> _Action item_
Write out exactly the lines below that run from the one containing "(329, 302) = (434, 351): white" through the one containing "(80, 392) = (85, 315): none -> pink egg", both included, with no other lines.

BEGIN

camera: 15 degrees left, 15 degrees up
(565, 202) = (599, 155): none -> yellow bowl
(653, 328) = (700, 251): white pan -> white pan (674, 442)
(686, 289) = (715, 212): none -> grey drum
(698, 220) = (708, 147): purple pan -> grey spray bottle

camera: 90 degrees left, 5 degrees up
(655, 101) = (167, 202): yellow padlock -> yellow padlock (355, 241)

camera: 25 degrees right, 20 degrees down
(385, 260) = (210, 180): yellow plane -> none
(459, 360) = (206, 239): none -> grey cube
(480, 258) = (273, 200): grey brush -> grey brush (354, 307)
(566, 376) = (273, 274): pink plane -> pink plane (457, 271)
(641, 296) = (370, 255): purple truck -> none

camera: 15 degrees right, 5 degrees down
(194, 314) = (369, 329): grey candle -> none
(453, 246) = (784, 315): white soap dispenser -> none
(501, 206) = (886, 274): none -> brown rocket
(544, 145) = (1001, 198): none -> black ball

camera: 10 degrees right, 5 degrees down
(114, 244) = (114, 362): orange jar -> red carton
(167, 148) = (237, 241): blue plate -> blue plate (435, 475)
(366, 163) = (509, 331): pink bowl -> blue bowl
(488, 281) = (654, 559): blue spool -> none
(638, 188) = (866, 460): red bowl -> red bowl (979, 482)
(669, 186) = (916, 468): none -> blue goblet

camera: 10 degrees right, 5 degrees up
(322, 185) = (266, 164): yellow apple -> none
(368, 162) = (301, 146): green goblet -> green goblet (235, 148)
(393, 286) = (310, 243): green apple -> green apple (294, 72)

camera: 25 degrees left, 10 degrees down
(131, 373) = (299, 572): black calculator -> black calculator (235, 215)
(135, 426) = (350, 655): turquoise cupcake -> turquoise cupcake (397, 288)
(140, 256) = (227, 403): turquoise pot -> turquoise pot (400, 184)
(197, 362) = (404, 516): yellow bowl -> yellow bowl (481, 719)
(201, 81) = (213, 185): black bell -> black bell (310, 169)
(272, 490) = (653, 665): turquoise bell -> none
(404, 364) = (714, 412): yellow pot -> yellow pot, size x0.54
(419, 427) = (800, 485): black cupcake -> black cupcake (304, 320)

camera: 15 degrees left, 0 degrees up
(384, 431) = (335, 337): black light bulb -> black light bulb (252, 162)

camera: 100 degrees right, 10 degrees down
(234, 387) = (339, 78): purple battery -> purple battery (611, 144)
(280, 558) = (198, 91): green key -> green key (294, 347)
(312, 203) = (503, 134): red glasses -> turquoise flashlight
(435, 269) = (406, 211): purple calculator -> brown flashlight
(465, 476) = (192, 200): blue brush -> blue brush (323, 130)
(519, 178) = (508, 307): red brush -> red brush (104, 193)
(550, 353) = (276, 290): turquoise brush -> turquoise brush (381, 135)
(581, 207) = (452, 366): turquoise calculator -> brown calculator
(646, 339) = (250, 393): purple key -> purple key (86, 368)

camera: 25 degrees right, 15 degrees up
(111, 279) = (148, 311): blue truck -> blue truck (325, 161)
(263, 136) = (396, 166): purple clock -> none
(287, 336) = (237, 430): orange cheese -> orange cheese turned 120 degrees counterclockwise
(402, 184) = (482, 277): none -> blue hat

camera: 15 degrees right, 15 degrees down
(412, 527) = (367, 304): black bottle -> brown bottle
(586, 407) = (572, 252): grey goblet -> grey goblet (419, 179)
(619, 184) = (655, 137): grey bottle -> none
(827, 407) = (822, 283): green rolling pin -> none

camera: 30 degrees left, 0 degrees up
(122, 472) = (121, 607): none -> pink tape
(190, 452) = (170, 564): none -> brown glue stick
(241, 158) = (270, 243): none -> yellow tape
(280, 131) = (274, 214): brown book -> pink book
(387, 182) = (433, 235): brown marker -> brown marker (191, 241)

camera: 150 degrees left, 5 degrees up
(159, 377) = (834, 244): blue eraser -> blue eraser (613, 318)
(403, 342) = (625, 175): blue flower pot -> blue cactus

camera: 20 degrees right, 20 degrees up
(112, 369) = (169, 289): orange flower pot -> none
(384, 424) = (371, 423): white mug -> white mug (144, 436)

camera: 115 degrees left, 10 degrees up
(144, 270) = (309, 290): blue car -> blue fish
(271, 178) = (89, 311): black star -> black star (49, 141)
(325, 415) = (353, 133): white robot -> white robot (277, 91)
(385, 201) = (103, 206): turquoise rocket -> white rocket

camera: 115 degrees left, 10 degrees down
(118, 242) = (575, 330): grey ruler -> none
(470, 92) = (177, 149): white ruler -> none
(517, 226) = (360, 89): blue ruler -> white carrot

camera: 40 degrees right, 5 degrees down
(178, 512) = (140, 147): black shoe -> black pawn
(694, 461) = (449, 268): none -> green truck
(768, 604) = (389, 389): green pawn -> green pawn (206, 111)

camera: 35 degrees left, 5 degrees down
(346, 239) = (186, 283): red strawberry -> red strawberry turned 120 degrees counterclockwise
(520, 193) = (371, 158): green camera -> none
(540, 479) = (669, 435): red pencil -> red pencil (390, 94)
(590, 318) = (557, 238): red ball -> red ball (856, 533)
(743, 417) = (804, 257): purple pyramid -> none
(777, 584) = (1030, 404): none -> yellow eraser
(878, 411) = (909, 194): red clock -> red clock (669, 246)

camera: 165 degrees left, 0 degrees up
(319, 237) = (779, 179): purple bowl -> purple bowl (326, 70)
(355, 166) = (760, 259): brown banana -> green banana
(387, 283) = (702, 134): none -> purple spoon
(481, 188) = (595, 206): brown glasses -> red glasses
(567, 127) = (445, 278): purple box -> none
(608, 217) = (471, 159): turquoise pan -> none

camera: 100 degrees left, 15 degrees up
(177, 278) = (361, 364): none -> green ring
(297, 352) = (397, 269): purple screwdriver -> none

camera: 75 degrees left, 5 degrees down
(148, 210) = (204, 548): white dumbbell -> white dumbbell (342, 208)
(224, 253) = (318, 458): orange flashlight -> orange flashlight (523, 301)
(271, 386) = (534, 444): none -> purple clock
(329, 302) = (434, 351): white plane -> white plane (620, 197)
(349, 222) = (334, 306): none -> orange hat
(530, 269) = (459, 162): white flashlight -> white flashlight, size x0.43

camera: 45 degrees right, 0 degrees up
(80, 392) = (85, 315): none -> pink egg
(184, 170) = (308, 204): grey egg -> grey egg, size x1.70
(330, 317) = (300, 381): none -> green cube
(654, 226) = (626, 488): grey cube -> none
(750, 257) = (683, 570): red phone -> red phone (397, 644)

END

> _Task result_
(329, 302) = (434, 351): white plane -> white plane (620, 197)
(349, 222) = (334, 306): none -> orange hat
(530, 269) = (459, 162): white flashlight -> white flashlight, size x0.43

camera: 45 degrees right, 0 degrees up
(80, 392) = (85, 315): none -> pink egg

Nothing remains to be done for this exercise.